──────── GIVEN INFORMATION ────────

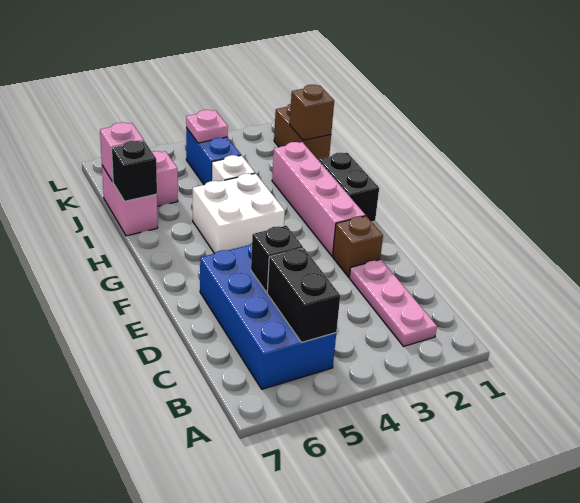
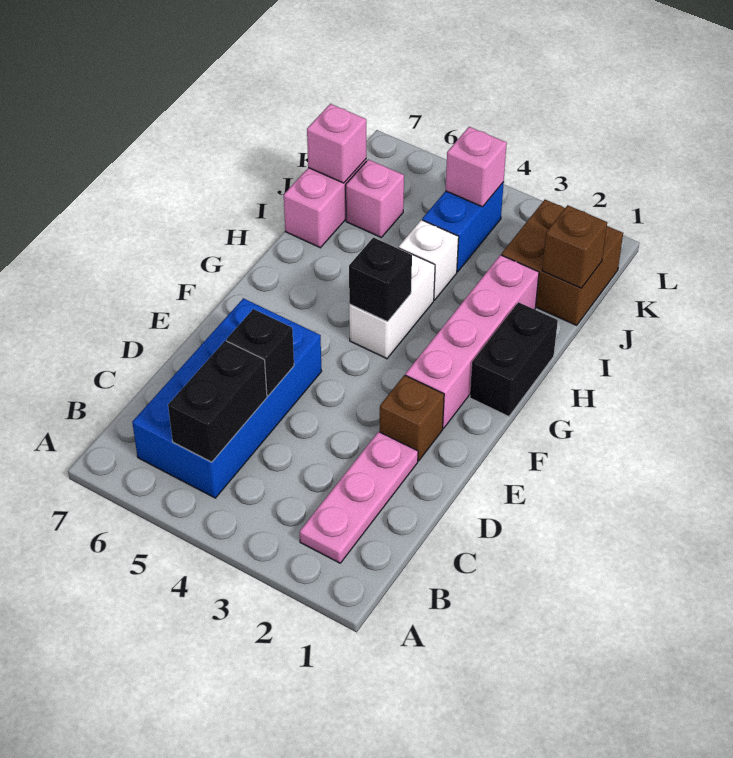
white brick G4:H5 level 1 -> white brick G4:H4 level 1
black brick I7 level 2 -> black brick G4 level 2
brown brick J1:K1 level 1 -> brown brick J1:K2 level 1
pink plate K4 level 2 -> pink brick K4 level 2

────────

__ACTIVITY__: For this exercise, retype the listing above word for word and omit the pictures.

__TASK RESULT__:
white brick G4:H5 level 1 -> white brick G4:H4 level 1
black brick I7 level 2 -> black brick G4 level 2
brown brick J1:K1 level 1 -> brown brick J1:K2 level 1
pink plate K4 level 2 -> pink brick K4 level 2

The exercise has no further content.